─── Available data

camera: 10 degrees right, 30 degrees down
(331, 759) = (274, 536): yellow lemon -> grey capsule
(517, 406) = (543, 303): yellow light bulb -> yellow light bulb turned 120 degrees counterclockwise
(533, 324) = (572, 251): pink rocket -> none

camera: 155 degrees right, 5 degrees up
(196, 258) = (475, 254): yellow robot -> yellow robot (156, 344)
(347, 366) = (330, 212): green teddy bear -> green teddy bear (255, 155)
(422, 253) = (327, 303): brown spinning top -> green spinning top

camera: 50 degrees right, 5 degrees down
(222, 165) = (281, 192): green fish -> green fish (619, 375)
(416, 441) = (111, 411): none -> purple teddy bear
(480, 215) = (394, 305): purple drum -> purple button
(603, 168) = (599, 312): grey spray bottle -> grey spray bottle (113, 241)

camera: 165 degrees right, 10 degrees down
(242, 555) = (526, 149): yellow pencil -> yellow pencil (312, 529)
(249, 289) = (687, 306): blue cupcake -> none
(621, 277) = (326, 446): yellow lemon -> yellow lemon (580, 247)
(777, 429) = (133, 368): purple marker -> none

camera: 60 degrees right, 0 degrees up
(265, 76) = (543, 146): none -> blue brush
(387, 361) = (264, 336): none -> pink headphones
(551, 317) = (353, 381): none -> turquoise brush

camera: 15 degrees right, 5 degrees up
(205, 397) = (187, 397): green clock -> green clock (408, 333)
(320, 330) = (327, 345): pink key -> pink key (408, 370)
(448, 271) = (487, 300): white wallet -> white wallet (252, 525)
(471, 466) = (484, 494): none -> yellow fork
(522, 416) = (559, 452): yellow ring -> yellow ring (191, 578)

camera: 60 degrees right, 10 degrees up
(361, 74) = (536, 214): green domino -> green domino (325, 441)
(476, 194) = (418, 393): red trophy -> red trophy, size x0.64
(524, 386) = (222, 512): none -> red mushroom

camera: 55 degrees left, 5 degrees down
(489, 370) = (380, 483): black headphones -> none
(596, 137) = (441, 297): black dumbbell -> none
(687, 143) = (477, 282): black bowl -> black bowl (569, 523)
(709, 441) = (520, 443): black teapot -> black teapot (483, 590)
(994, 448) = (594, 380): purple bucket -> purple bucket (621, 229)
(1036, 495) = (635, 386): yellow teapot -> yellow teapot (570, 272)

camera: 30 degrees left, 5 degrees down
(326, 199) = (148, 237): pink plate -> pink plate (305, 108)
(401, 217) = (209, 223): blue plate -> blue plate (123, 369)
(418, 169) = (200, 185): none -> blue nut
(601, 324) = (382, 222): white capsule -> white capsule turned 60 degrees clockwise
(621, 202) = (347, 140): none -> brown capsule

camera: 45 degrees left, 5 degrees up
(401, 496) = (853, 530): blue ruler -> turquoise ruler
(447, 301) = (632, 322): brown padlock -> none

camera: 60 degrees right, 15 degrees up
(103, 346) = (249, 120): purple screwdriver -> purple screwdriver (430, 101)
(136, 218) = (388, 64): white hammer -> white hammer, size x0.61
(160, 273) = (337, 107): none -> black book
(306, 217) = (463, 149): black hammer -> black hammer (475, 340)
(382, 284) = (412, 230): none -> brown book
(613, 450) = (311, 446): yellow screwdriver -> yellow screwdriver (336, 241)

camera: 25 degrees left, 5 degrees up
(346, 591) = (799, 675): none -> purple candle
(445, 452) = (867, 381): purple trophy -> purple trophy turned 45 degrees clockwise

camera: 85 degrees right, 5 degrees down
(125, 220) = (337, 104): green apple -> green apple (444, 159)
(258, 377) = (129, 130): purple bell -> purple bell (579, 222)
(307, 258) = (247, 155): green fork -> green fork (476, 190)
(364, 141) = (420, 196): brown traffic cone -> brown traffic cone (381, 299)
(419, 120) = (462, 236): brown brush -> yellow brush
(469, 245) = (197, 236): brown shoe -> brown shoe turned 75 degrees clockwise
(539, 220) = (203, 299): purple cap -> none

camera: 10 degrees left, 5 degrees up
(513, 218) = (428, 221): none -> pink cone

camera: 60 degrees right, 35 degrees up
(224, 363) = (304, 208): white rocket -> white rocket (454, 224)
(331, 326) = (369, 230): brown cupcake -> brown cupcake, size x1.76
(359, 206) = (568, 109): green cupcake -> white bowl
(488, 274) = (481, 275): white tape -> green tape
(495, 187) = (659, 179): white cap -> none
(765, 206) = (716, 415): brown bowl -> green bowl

──────

### Aim of the task
From the data above, copy out every line with the string "white" in it.

### Output for this exercise
(448, 271) = (487, 300): white wallet -> white wallet (252, 525)
(601, 324) = (382, 222): white capsule -> white capsule turned 60 degrees clockwise
(136, 218) = (388, 64): white hammer -> white hammer, size x0.61
(224, 363) = (304, 208): white rocket -> white rocket (454, 224)
(359, 206) = (568, 109): green cupcake -> white bowl
(488, 274) = (481, 275): white tape -> green tape
(495, 187) = (659, 179): white cap -> none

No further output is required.